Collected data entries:
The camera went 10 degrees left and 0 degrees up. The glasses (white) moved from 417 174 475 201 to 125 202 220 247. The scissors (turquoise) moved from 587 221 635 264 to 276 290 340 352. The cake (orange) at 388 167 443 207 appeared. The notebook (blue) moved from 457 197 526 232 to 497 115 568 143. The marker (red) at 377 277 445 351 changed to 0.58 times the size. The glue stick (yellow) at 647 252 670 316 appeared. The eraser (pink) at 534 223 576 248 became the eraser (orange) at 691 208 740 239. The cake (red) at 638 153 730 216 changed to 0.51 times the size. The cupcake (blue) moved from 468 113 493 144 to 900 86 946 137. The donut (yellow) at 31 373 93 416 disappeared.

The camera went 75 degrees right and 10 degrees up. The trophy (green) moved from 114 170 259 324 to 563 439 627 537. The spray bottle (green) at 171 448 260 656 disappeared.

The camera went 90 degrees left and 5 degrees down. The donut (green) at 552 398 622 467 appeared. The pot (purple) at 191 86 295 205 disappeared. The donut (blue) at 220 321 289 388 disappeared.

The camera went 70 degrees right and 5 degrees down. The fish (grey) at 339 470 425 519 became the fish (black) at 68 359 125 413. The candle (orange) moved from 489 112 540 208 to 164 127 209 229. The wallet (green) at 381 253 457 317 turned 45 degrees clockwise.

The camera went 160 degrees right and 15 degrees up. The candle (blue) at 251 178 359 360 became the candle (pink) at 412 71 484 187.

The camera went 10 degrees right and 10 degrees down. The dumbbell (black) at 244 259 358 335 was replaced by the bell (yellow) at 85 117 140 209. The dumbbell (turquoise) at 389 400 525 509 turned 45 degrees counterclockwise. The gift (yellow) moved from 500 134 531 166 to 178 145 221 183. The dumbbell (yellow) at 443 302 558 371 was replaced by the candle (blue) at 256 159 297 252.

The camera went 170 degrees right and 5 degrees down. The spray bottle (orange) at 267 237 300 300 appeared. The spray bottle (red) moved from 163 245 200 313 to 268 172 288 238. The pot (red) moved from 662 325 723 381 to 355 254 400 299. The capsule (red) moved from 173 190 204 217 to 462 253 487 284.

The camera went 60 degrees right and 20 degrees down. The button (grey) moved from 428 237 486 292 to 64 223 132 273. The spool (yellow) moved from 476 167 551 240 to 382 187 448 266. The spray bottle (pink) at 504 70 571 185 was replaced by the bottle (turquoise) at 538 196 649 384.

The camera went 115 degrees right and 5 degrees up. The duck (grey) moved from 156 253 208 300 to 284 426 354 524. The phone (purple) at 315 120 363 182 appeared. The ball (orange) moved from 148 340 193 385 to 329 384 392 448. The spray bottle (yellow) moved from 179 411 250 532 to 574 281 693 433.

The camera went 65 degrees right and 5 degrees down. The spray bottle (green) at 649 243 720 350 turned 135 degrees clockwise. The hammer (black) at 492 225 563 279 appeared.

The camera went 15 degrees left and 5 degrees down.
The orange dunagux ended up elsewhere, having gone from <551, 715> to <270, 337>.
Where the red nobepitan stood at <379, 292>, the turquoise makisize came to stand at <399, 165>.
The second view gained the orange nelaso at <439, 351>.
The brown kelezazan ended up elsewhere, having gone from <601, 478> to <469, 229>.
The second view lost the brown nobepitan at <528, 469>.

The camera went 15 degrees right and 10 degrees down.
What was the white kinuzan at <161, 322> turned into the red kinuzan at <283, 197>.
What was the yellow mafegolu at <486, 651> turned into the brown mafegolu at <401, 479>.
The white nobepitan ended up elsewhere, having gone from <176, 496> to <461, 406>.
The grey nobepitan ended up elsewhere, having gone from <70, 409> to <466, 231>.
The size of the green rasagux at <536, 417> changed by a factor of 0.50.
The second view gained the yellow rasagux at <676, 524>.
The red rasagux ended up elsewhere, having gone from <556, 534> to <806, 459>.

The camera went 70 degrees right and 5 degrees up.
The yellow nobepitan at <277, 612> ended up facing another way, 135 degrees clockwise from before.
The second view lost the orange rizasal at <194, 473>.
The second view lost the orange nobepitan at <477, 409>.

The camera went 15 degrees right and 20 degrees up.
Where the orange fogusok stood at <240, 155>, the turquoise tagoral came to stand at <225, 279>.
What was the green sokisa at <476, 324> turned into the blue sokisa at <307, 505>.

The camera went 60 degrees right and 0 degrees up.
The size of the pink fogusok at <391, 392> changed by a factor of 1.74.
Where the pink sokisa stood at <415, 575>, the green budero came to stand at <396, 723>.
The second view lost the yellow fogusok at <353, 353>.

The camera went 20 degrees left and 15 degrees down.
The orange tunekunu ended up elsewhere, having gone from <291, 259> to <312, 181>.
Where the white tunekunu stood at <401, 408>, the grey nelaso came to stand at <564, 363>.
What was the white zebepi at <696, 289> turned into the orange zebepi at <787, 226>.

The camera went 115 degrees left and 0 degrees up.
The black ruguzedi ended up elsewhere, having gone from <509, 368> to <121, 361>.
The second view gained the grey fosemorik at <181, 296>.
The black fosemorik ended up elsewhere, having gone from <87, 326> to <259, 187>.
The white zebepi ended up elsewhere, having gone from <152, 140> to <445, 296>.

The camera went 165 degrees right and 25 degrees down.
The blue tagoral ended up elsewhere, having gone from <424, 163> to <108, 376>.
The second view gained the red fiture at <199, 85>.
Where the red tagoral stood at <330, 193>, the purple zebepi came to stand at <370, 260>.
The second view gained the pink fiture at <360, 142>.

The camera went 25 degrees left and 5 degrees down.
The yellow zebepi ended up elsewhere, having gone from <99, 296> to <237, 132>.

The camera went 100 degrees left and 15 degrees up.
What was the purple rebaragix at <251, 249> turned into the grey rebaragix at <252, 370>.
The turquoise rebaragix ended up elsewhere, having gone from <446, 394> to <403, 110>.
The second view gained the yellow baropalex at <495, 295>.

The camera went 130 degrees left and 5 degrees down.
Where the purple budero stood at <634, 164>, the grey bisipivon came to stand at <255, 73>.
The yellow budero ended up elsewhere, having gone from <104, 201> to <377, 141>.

→ Assignment
For every record above, print an exact copy.

→ Response area
The camera went 10 degrees left and 0 degrees up. The glasses (white) moved from 417 174 475 201 to 125 202 220 247. The scissors (turquoise) moved from 587 221 635 264 to 276 290 340 352. The cake (orange) at 388 167 443 207 appeared. The notebook (blue) moved from 457 197 526 232 to 497 115 568 143. The marker (red) at 377 277 445 351 changed to 0.58 times the size. The glue stick (yellow) at 647 252 670 316 appeared. The eraser (pink) at 534 223 576 248 became the eraser (orange) at 691 208 740 239. The cake (red) at 638 153 730 216 changed to 0.51 times the size. The cupcake (blue) moved from 468 113 493 144 to 900 86 946 137. The donut (yellow) at 31 373 93 416 disappeared.

The camera went 75 degrees right and 10 degrees up. The trophy (green) moved from 114 170 259 324 to 563 439 627 537. The spray bottle (green) at 171 448 260 656 disappeared.

The camera went 90 degrees left and 5 degrees down. The donut (green) at 552 398 622 467 appeared. The pot (purple) at 191 86 295 205 disappeared. The donut (blue) at 220 321 289 388 disappeared.

The camera went 70 degrees right and 5 degrees down. The fish (grey) at 339 470 425 519 became the fish (black) at 68 359 125 413. The candle (orange) moved from 489 112 540 208 to 164 127 209 229. The wallet (green) at 381 253 457 317 turned 45 degrees clockwise.

The camera went 160 degrees right and 15 degrees up. The candle (blue) at 251 178 359 360 became the candle (pink) at 412 71 484 187.

The camera went 10 degrees right and 10 degrees down. The dumbbell (black) at 244 259 358 335 was replaced by the bell (yellow) at 85 117 140 209. The dumbbell (turquoise) at 389 400 525 509 turned 45 degrees counterclockwise. The gift (yellow) moved from 500 134 531 166 to 178 145 221 183. The dumbbell (yellow) at 443 302 558 371 was replaced by the candle (blue) at 256 159 297 252.

The camera went 170 degrees right and 5 degrees down. The spray bottle (orange) at 267 237 300 300 appeared. The spray bottle (red) moved from 163 245 200 313 to 268 172 288 238. The pot (red) moved from 662 325 723 381 to 355 254 400 299. The capsule (red) moved from 173 190 204 217 to 462 253 487 284.

The camera went 60 degrees right and 20 degrees down. The button (grey) moved from 428 237 486 292 to 64 223 132 273. The spool (yellow) moved from 476 167 551 240 to 382 187 448 266. The spray bottle (pink) at 504 70 571 185 was replaced by the bottle (turquoise) at 538 196 649 384.

The camera went 115 degrees right and 5 degrees up. The duck (grey) moved from 156 253 208 300 to 284 426 354 524. The phone (purple) at 315 120 363 182 appeared. The ball (orange) moved from 148 340 193 385 to 329 384 392 448. The spray bottle (yellow) moved from 179 411 250 532 to 574 281 693 433.

The camera went 65 degrees right and 5 degrees down. The spray bottle (green) at 649 243 720 350 turned 135 degrees clockwise. The hammer (black) at 492 225 563 279 appeared.

The camera went 15 degrees left and 5 degrees down.
The orange dunagux ended up elsewhere, having gone from <551, 715> to <270, 337>.
Where the red nobepitan stood at <379, 292>, the turquoise makisize came to stand at <399, 165>.
The second view gained the orange nelaso at <439, 351>.
The brown kelezazan ended up elsewhere, having gone from <601, 478> to <469, 229>.
The second view lost the brown nobepitan at <528, 469>.

The camera went 15 degrees right and 10 degrees down.
What was the white kinuzan at <161, 322> turned into the red kinuzan at <283, 197>.
What was the yellow mafegolu at <486, 651> turned into the brown mafegolu at <401, 479>.
The white nobepitan ended up elsewhere, having gone from <176, 496> to <461, 406>.
The grey nobepitan ended up elsewhere, having gone from <70, 409> to <466, 231>.
The size of the green rasagux at <536, 417> changed by a factor of 0.50.
The second view gained the yellow rasagux at <676, 524>.
The red rasagux ended up elsewhere, having gone from <556, 534> to <806, 459>.

The camera went 70 degrees right and 5 degrees up.
The yellow nobepitan at <277, 612> ended up facing another way, 135 degrees clockwise from before.
The second view lost the orange rizasal at <194, 473>.
The second view lost the orange nobepitan at <477, 409>.

The camera went 15 degrees right and 20 degrees up.
Where the orange fogusok stood at <240, 155>, the turquoise tagoral came to stand at <225, 279>.
What was the green sokisa at <476, 324> turned into the blue sokisa at <307, 505>.

The camera went 60 degrees right and 0 degrees up.
The size of the pink fogusok at <391, 392> changed by a factor of 1.74.
Where the pink sokisa stood at <415, 575>, the green budero came to stand at <396, 723>.
The second view lost the yellow fogusok at <353, 353>.

The camera went 20 degrees left and 15 degrees down.
The orange tunekunu ended up elsewhere, having gone from <291, 259> to <312, 181>.
Where the white tunekunu stood at <401, 408>, the grey nelaso came to stand at <564, 363>.
What was the white zebepi at <696, 289> turned into the orange zebepi at <787, 226>.

The camera went 115 degrees left and 0 degrees up.
The black ruguzedi ended up elsewhere, having gone from <509, 368> to <121, 361>.
The second view gained the grey fosemorik at <181, 296>.
The black fosemorik ended up elsewhere, having gone from <87, 326> to <259, 187>.
The white zebepi ended up elsewhere, having gone from <152, 140> to <445, 296>.

The camera went 165 degrees right and 25 degrees down.
The blue tagoral ended up elsewhere, having gone from <424, 163> to <108, 376>.
The second view gained the red fiture at <199, 85>.
Where the red tagoral stood at <330, 193>, the purple zebepi came to stand at <370, 260>.
The second view gained the pink fiture at <360, 142>.

The camera went 25 degrees left and 5 degrees down.
The yellow zebepi ended up elsewhere, having gone from <99, 296> to <237, 132>.

The camera went 100 degrees left and 15 degrees up.
What was the purple rebaragix at <251, 249> turned into the grey rebaragix at <252, 370>.
The turquoise rebaragix ended up elsewhere, having gone from <446, 394> to <403, 110>.
The second view gained the yellow baropalex at <495, 295>.

The camera went 130 degrees left and 5 degrees down.
Where the purple budero stood at <634, 164>, the grey bisipivon came to stand at <255, 73>.
The yellow budero ended up elsewhere, having gone from <104, 201> to <377, 141>.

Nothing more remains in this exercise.